** Available data follows **
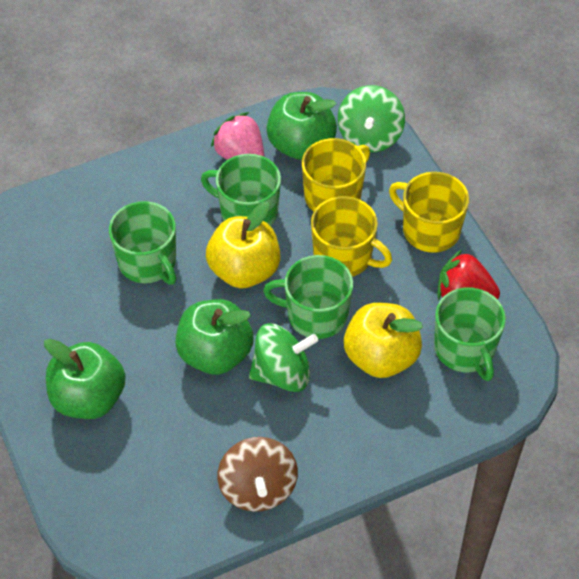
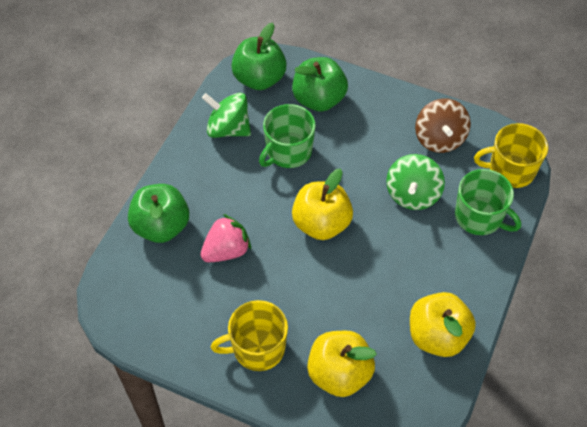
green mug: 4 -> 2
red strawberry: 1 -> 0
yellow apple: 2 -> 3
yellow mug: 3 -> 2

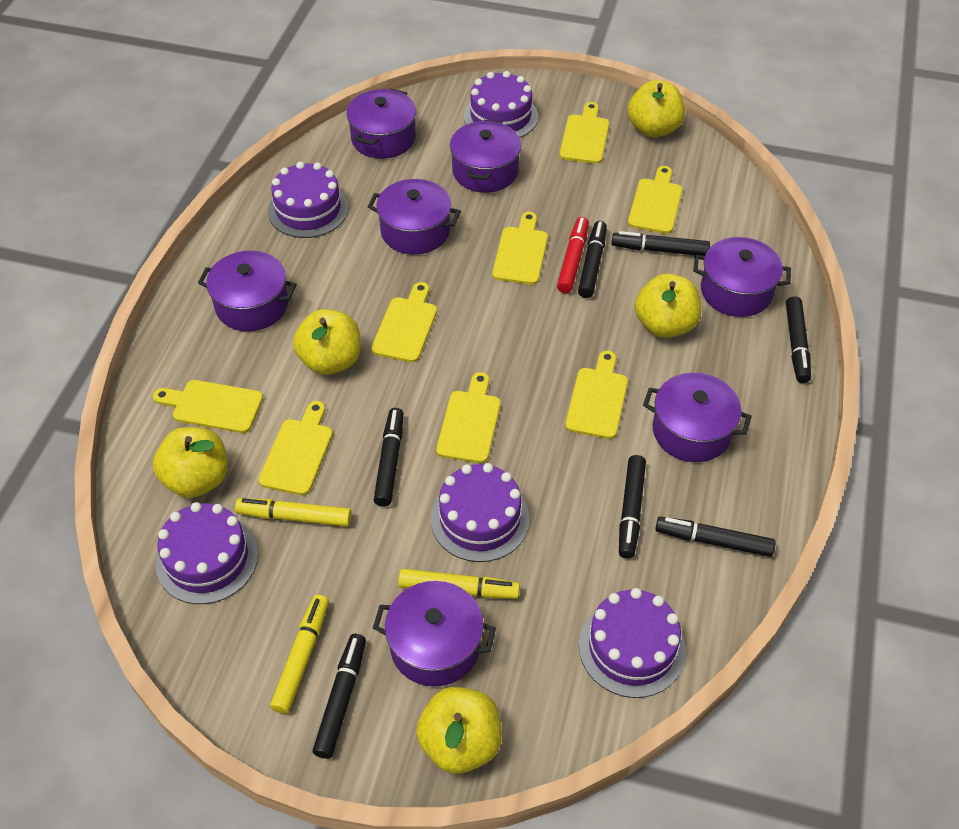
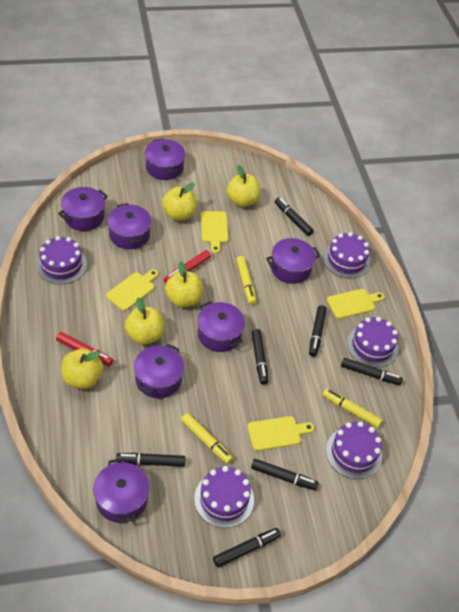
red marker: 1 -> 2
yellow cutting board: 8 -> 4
** End of Available data **
(Requirement)
Copy out all the data exactly. No images belong in the copy.

(Exercise output)
green mug: 4 -> 2
red strawberry: 1 -> 0
yellow apple: 2 -> 3
yellow mug: 3 -> 2

red marker: 1 -> 2
yellow cutting board: 8 -> 4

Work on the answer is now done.